• _About this task_
Match on the string "cooler" in the entries below and return every matching line.

• _Materials provided_
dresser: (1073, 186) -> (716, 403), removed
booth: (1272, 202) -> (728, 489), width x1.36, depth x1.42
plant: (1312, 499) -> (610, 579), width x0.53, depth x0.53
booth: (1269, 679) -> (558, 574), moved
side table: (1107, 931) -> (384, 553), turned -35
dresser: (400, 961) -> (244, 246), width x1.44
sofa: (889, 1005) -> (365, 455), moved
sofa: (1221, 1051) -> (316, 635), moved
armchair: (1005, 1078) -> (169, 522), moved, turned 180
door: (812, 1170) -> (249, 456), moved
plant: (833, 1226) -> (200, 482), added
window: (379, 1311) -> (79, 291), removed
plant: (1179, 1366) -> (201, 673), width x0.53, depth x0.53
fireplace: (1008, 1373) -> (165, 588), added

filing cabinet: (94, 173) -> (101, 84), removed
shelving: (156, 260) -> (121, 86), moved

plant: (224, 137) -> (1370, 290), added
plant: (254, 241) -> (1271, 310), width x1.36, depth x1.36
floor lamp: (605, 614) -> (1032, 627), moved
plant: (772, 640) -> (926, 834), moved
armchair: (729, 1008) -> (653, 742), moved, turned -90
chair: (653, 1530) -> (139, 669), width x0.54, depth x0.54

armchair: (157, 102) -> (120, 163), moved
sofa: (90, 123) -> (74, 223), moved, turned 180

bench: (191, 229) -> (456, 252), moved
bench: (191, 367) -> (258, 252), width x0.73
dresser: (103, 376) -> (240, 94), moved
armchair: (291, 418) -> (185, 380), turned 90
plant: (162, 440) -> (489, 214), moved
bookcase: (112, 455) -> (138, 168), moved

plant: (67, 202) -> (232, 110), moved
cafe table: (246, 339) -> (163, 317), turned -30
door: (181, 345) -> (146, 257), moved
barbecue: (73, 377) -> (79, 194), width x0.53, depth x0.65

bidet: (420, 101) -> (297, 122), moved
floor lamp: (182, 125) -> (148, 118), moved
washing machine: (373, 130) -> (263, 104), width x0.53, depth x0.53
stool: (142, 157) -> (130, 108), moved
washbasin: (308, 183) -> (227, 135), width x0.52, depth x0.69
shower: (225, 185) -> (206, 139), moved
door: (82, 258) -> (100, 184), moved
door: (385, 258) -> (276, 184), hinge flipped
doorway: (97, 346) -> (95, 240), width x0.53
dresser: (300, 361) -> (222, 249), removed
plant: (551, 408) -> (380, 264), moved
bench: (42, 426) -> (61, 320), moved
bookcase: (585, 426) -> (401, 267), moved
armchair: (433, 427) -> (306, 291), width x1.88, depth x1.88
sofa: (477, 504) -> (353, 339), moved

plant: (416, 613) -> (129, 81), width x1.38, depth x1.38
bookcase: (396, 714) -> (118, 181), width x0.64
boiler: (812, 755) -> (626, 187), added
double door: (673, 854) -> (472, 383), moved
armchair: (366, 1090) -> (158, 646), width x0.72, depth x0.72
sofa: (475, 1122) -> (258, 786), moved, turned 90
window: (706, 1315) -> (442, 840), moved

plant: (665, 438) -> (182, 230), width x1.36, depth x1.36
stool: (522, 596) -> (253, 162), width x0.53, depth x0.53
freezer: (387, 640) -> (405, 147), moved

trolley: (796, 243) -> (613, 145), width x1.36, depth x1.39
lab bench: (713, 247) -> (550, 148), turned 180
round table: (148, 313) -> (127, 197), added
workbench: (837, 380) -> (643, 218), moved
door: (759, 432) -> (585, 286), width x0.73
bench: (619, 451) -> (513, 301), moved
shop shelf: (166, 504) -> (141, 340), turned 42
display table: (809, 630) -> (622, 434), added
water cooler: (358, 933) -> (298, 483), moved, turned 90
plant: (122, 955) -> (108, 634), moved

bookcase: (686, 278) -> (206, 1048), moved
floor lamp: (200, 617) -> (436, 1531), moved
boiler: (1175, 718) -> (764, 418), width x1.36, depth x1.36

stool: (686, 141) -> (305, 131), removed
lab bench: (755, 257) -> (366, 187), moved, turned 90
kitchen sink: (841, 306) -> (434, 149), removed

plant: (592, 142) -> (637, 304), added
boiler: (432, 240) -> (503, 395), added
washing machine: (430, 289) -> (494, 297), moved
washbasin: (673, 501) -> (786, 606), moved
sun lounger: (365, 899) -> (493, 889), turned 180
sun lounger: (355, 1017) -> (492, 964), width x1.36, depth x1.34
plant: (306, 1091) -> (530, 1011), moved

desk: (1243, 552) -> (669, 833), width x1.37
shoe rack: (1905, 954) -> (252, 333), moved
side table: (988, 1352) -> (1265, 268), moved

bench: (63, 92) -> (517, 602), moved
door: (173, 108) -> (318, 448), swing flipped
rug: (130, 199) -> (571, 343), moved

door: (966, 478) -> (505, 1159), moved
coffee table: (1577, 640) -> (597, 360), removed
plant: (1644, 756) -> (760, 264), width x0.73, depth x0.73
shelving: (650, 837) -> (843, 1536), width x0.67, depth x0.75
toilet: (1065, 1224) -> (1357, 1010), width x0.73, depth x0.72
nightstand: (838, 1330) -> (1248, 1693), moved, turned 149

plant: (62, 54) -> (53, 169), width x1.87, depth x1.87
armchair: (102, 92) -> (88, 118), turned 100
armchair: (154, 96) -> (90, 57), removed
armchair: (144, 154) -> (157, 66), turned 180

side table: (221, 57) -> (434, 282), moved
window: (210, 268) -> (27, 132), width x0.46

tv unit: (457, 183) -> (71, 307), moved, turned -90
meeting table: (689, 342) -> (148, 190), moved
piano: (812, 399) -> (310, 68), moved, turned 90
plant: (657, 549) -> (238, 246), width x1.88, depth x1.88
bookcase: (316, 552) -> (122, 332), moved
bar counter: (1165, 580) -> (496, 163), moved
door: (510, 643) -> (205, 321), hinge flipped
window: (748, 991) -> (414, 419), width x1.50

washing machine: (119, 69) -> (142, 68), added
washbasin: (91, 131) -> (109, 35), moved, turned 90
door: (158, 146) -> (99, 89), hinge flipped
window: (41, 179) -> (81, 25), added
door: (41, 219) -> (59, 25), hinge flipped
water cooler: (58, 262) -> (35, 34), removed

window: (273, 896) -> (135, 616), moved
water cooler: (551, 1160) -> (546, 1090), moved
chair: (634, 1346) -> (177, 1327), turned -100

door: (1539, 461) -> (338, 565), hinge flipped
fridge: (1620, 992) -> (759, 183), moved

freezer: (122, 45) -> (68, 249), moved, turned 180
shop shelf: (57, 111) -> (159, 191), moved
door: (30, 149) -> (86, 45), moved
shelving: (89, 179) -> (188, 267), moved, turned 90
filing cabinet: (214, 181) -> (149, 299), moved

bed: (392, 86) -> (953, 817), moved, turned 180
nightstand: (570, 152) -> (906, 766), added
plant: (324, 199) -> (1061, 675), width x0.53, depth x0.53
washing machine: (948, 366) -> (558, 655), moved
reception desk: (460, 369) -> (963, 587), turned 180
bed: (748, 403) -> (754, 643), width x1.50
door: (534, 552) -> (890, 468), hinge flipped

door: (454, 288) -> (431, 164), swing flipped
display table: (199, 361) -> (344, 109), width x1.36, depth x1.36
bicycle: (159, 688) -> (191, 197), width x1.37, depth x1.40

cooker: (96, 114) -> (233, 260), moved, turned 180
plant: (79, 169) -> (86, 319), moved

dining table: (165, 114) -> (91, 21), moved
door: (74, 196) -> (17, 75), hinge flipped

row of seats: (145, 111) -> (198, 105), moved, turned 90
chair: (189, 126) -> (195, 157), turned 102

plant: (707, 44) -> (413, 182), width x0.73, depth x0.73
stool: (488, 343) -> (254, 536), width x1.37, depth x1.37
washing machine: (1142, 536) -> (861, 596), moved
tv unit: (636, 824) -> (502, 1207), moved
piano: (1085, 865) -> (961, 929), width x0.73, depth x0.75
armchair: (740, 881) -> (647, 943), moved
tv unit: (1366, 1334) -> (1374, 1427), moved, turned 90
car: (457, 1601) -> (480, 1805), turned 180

• _Response to this task_
water cooler: (358, 933) -> (298, 483), moved, turned 90
water cooler: (58, 262) -> (35, 34), removed
water cooler: (551, 1160) -> (546, 1090), moved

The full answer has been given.